Task requirements
Every entry must be given again exactly. Include no pictures.

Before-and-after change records

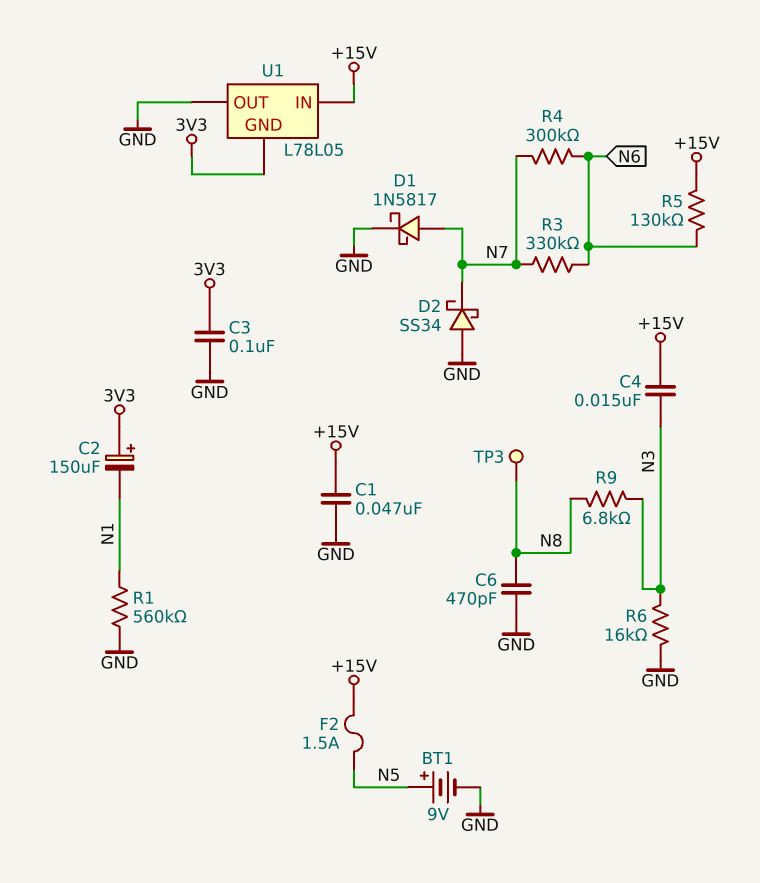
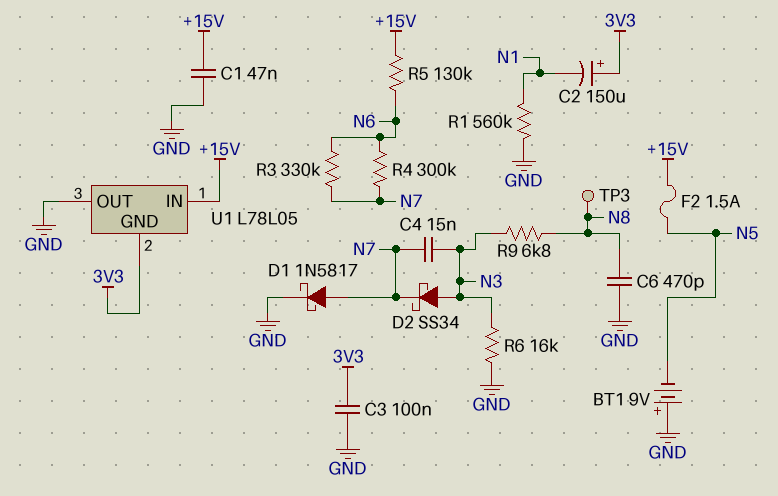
BT1: 9V (plus N5, minus GND) -> 9V (plus GND, minus N5)
C4: 15nF (+15V, N3) -> 15nF (N3, N7)
D2: schottky SS34 (A GND, K N7) -> schottky SS34 (A N3, K N7)

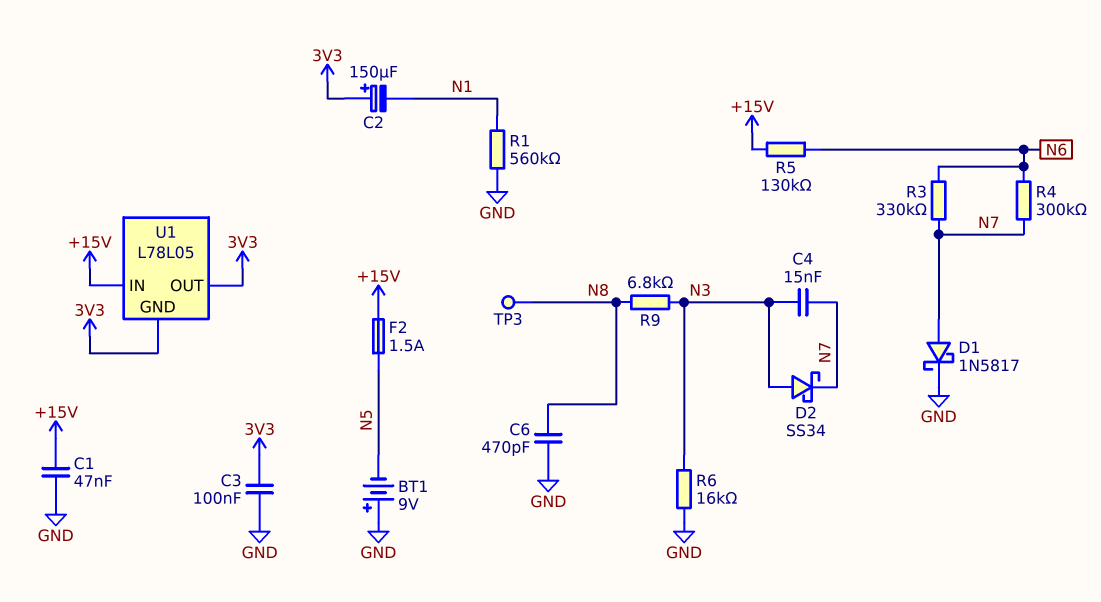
U1 pin OUT: GND -> 3V3

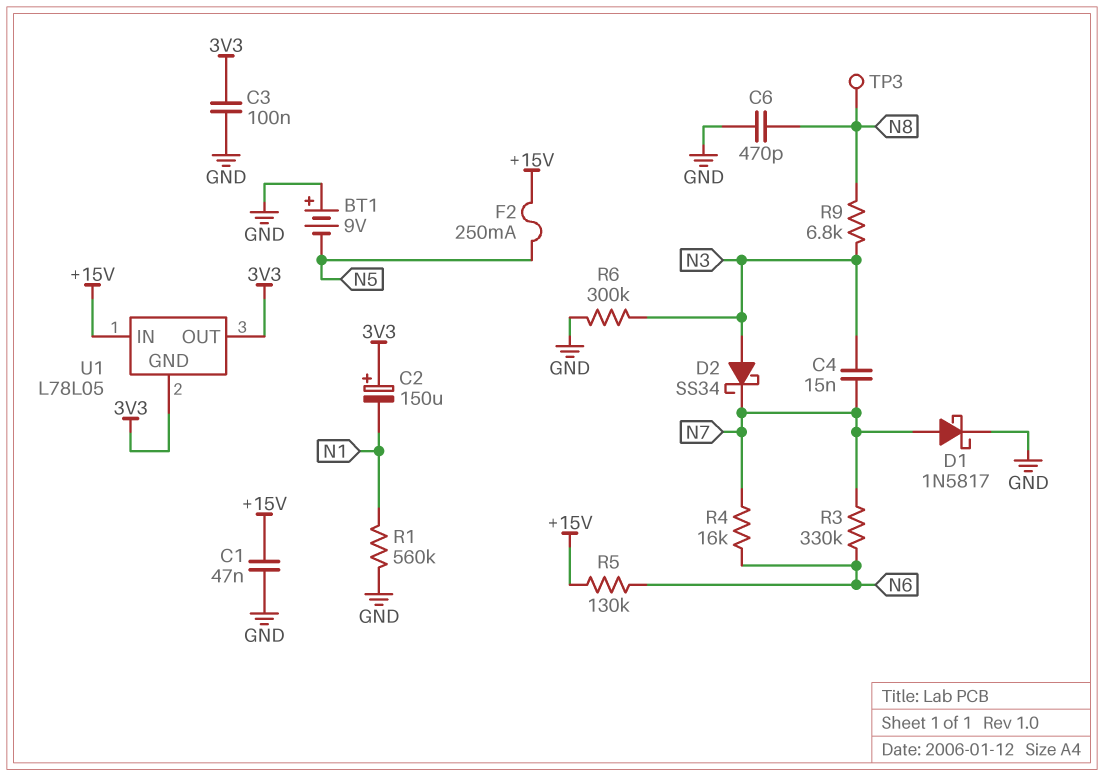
F2: 1.5A (+15V, N5) -> 250mA (+15V, N5)
R4: 300k (N6, N7) -> 16k (N6, N7)
R6: 16k (GND, N3) -> 300k (GND, N3)

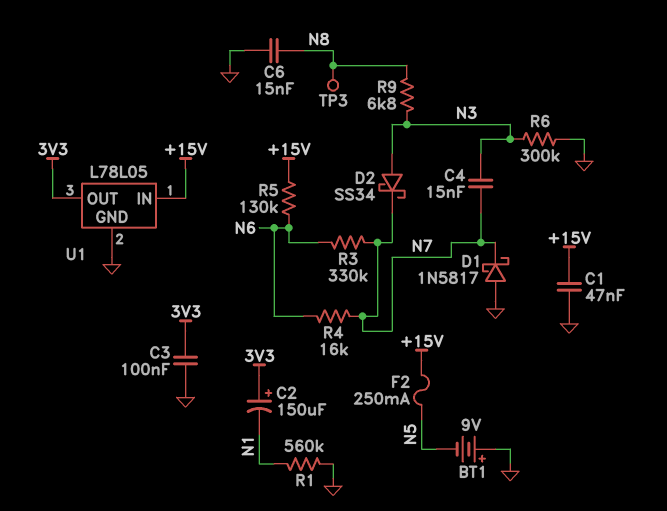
C6: 470pF (GND, N8) -> 15nF (GND, N8)
D1: schottky 1N5817 (A N7, K GND) -> schottky 1N5817 (A GND, K N7)
U1 pin GND: 3V3 -> GND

Answer box
BT1: 9V (plus N5, minus GND) -> 9V (plus GND, minus N5)
C4: 15nF (+15V, N3) -> 15nF (N3, N7)
D2: schottky SS34 (A GND, K N7) -> schottky SS34 (A N3, K N7)

U1 pin OUT: GND -> 3V3

F2: 1.5A (+15V, N5) -> 250mA (+15V, N5)
R4: 300k (N6, N7) -> 16k (N6, N7)
R6: 16k (GND, N3) -> 300k (GND, N3)

C6: 470pF (GND, N8) -> 15nF (GND, N8)
D1: schottky 1N5817 (A N7, K GND) -> schottky 1N5817 (A GND, K N7)
U1 pin GND: 3V3 -> GND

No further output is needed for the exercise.